Task data.
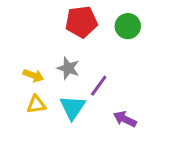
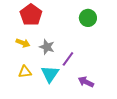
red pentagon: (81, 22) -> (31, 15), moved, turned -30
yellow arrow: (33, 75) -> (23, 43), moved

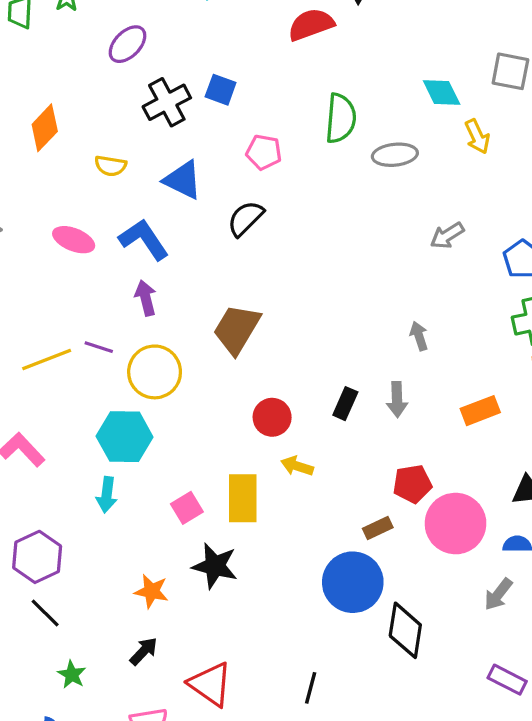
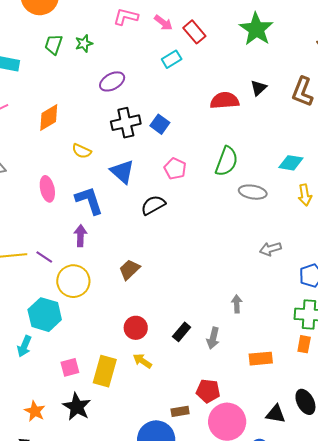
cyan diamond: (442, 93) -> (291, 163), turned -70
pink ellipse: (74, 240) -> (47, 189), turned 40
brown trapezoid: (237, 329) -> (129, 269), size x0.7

The task.
The reply should hold only how many lines in the material include the word "moved".

Task answer.
2